**Required work:** Only the line containing "(534, 174) = (298, 142): none" and the lines after it, through the end of the entries, should be output exactly.

**Records to use:**
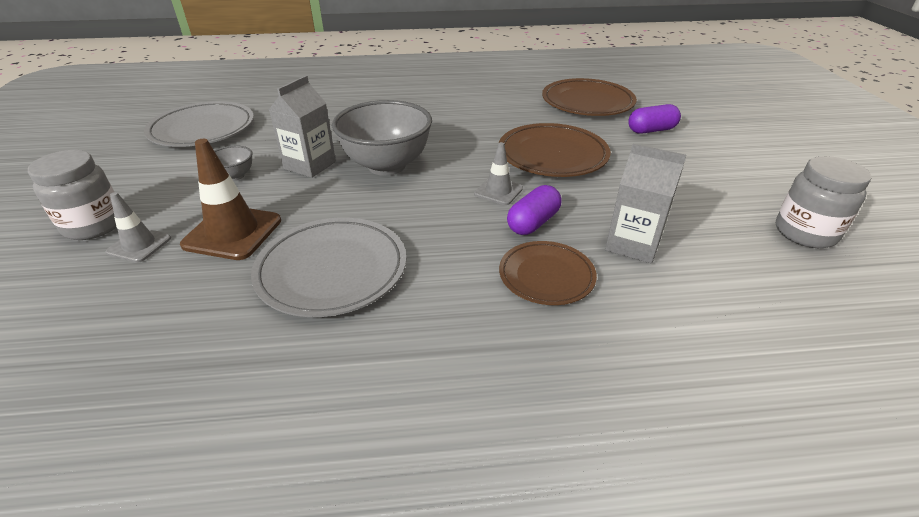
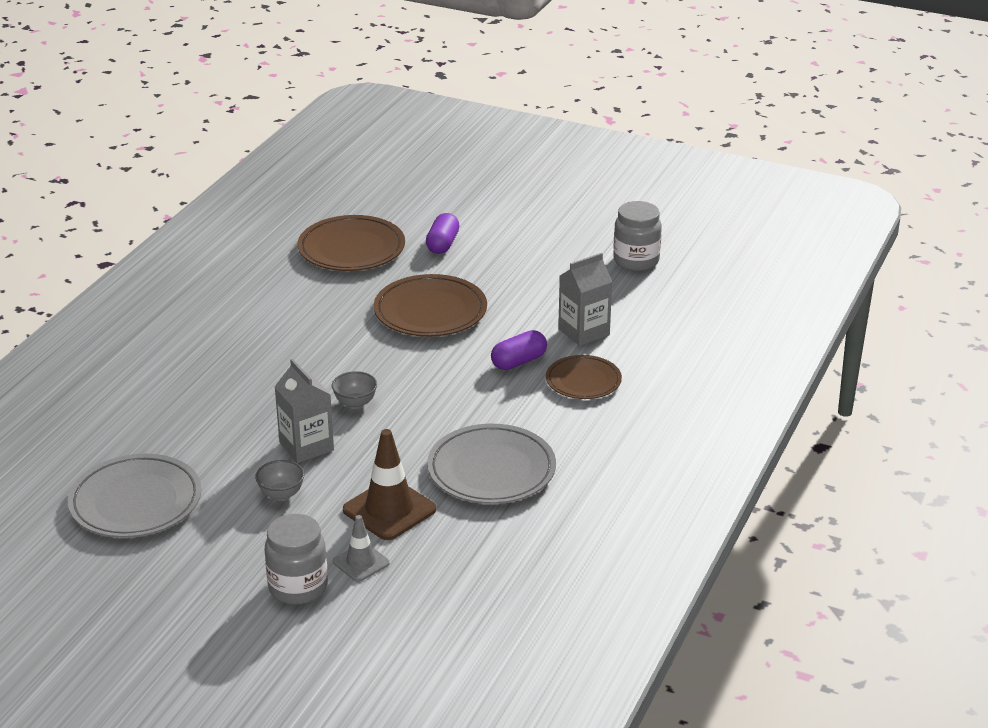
camera: 60 degrees left, 5 degrees down
(387, 166) = (355, 403): grey bowl -> grey bowl, size x0.45
(498, 191) = (459, 360): grey traffic cone -> none
(533, 223) = (519, 362): purple capsule -> purple capsule turned 75 degrees clockwise

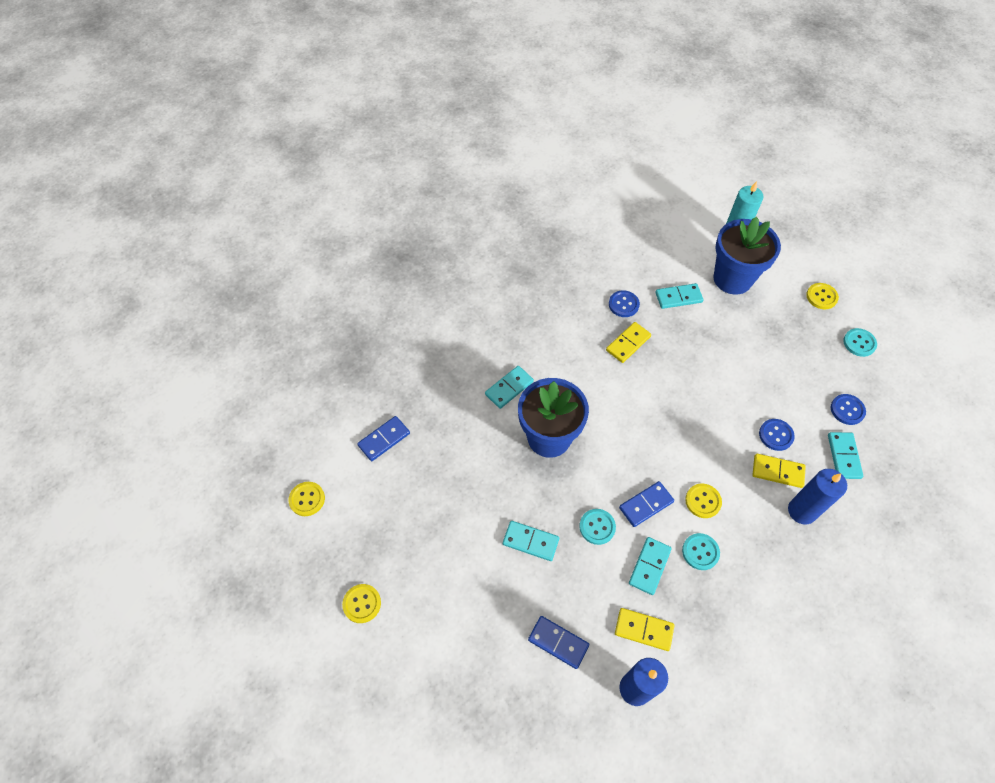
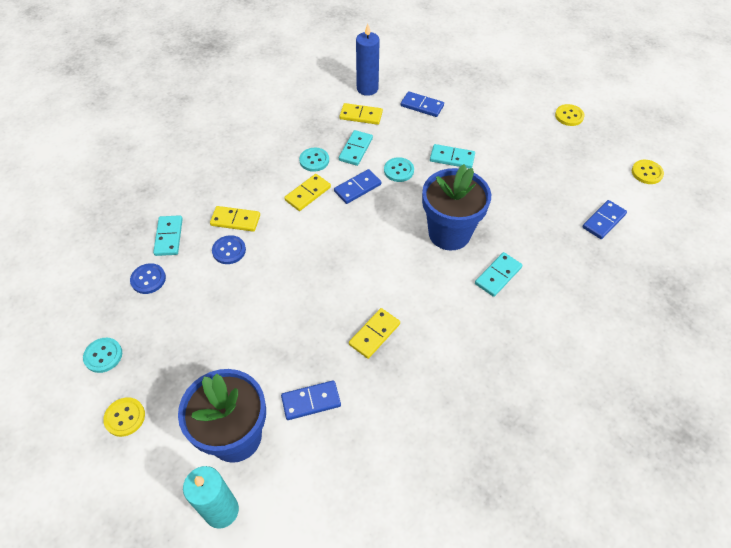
camera: 175 degrees right, 5 degrees down
(623, 304) = (380, 385): blue button -> none
(678, 297) = (311, 401): turquoise domino -> blue domino
(703, 501) = (307, 194): yellow button -> yellow domino
(801, 511) = (222, 192): blue candle -> none

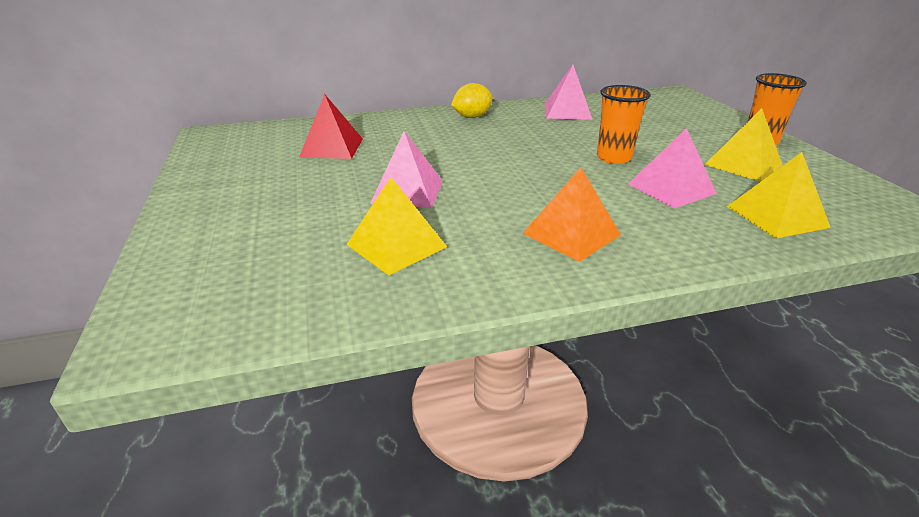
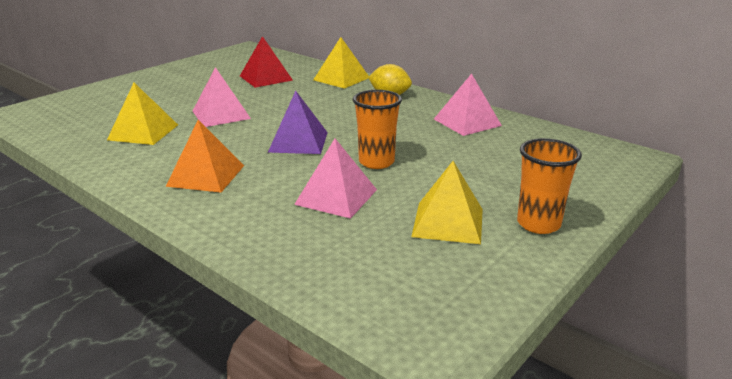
camera: 55 degrees right, 5 degrees down
(534, 174) = (298, 142): none -> purple pyramid
(776, 216) = (329, 253): yellow pyramid -> yellow pyramid (341, 78)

**Exercise response:**
(534, 174) = (298, 142): none -> purple pyramid
(776, 216) = (329, 253): yellow pyramid -> yellow pyramid (341, 78)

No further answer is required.